- Opening Delimiter -
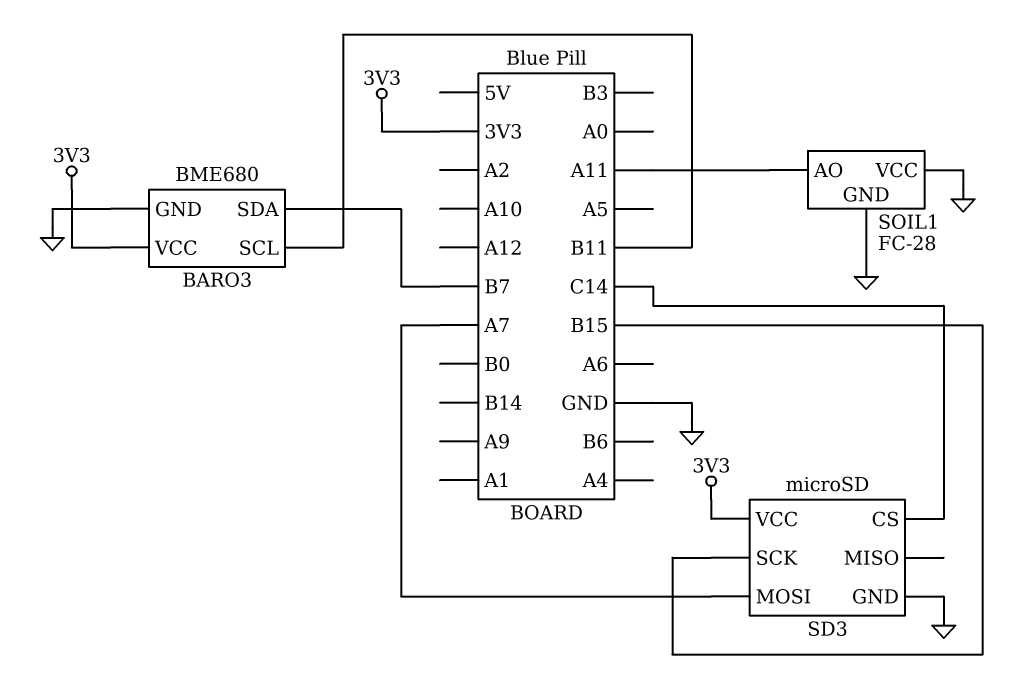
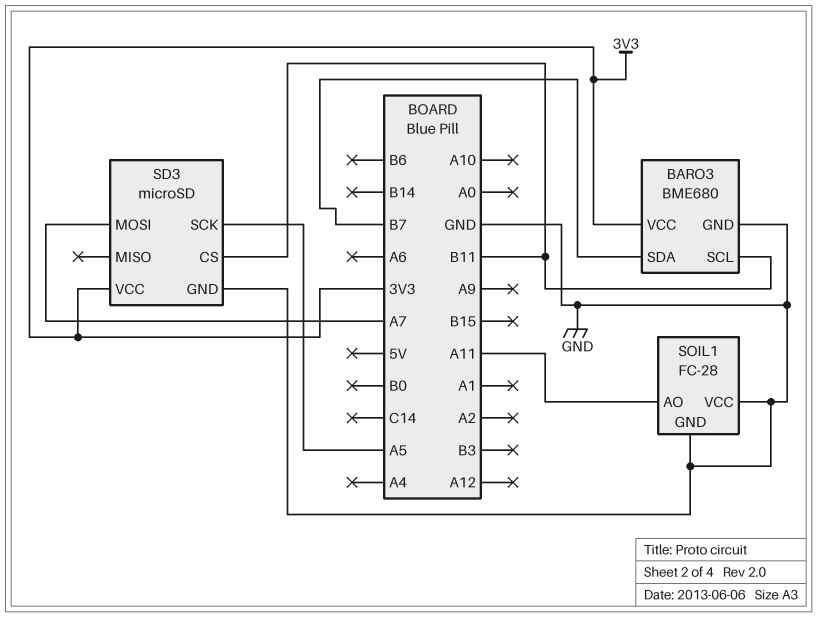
SD3 pin CS: C14 -> B11
SD3 pin SCK: B15 -> A5

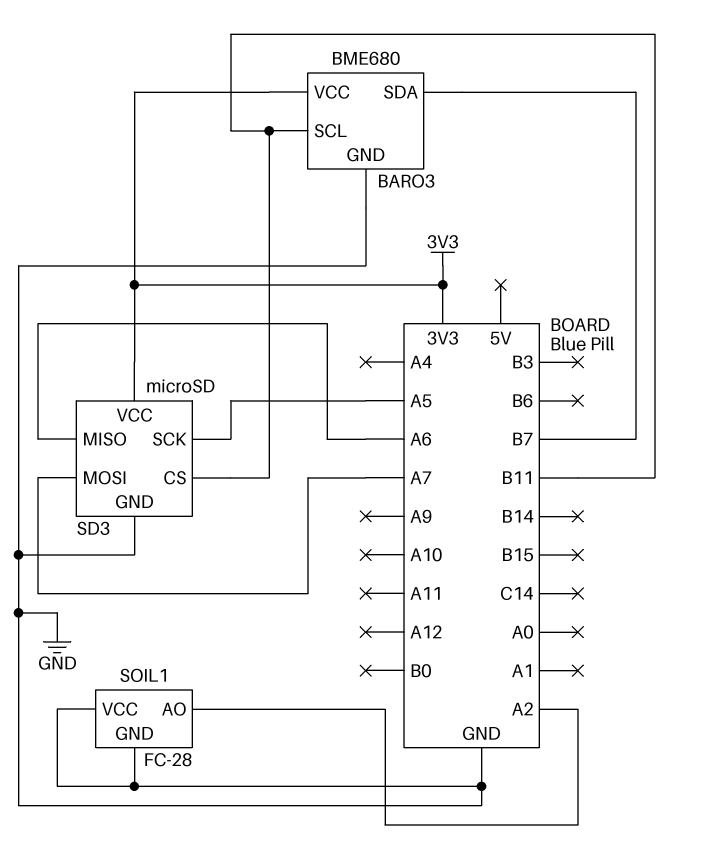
SD3 pin MISO: none -> A6
SOIL1 pin AO: A11 -> A2

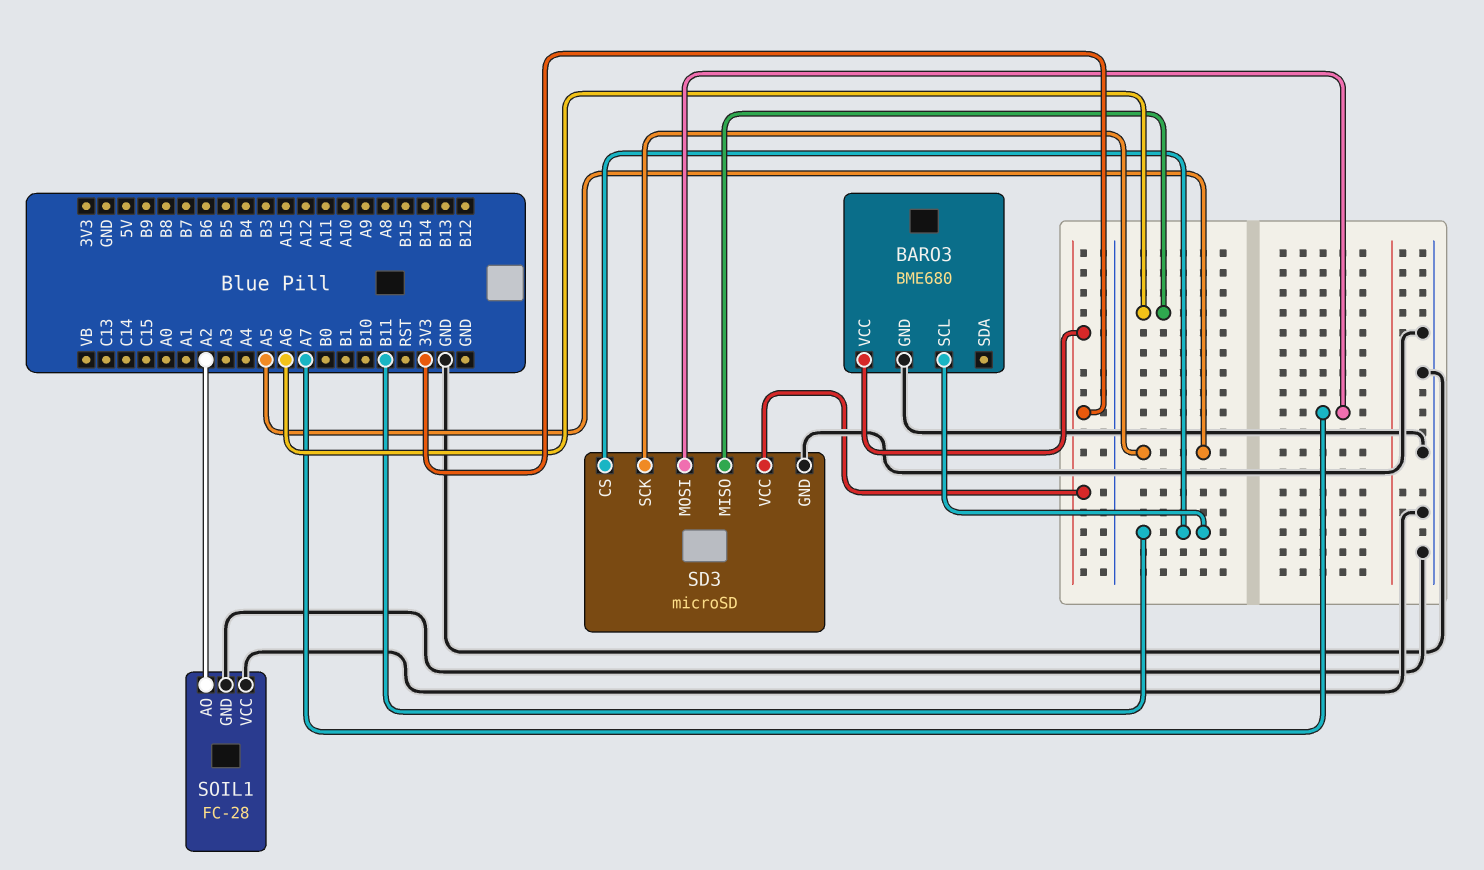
BARO3 pin SDA: B7 -> none

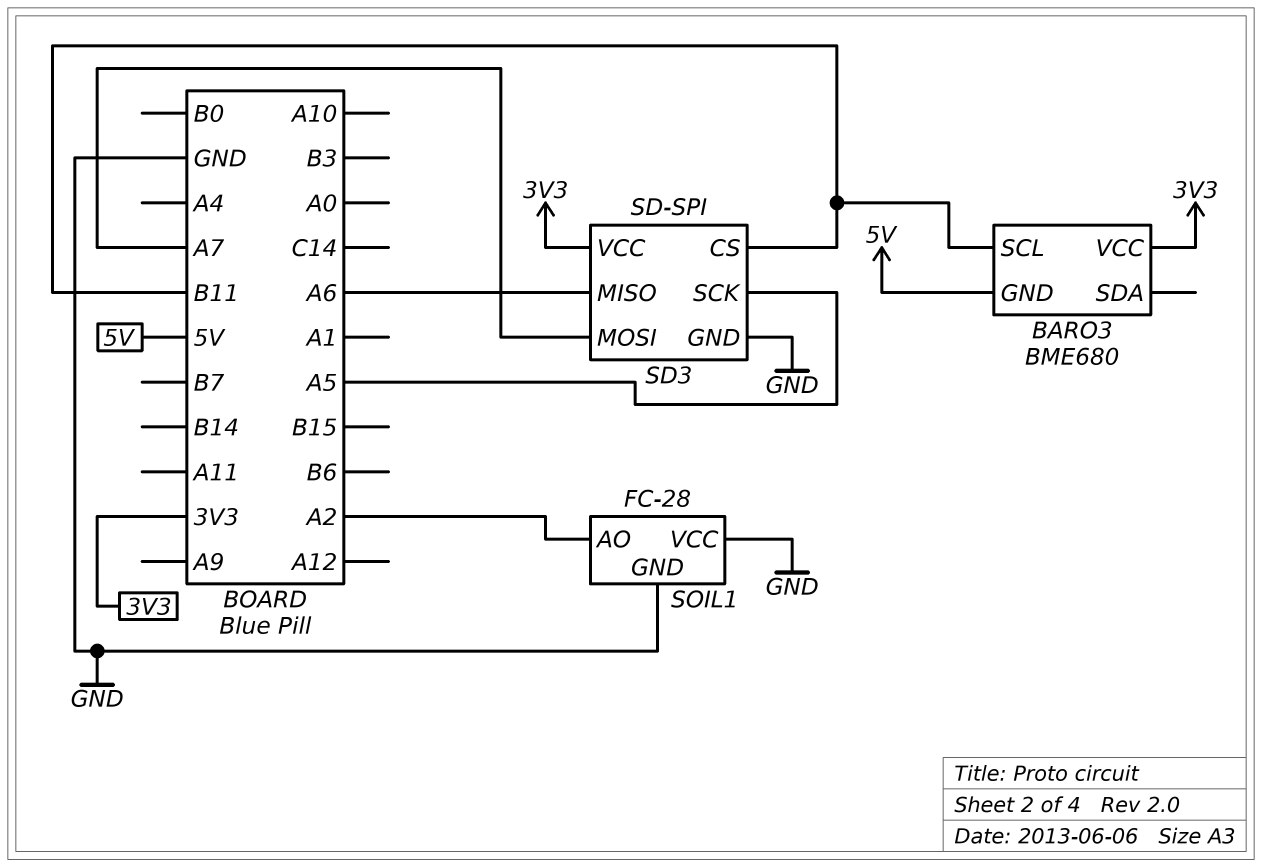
BARO3 pin GND: GND -> 5V
SD3: microSD -> SD-SPI

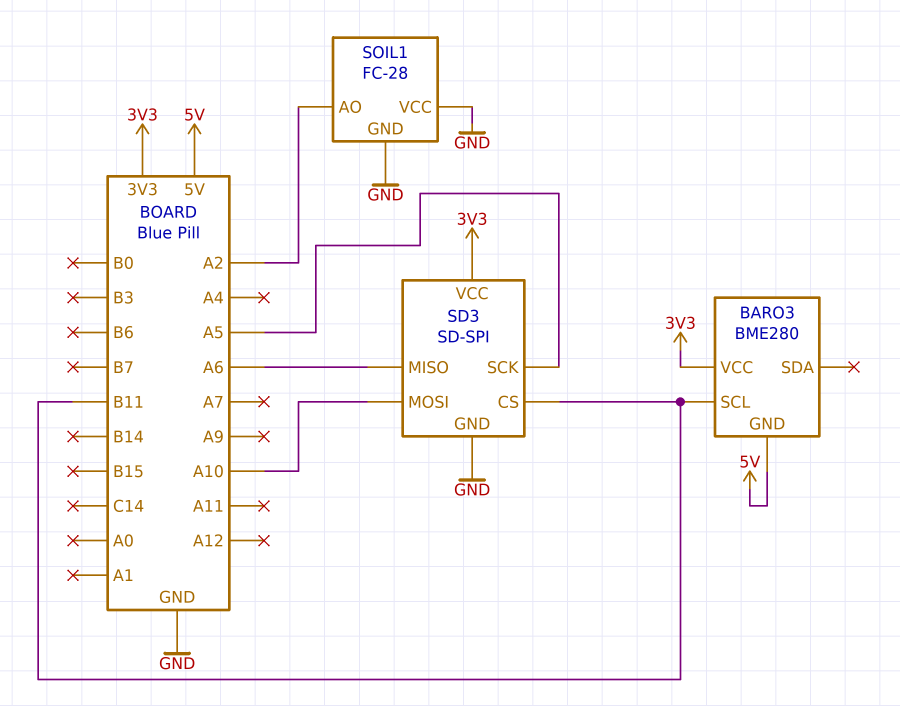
BARO3: BME680 -> BME280
SD3 pin MOSI: A7 -> A10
- Closing Delimiter -
# [Task item]
Using the listing above, copy every line from the line containing "SOIL1 pin AO: A11 -> A2" through the last one, both included, and no other lines. Pictures stay out.

# [Expected output]
SOIL1 pin AO: A11 -> A2

BARO3 pin SDA: B7 -> none

BARO3 pin GND: GND -> 5V
SD3: microSD -> SD-SPI

BARO3: BME680 -> BME280
SD3 pin MOSI: A7 -> A10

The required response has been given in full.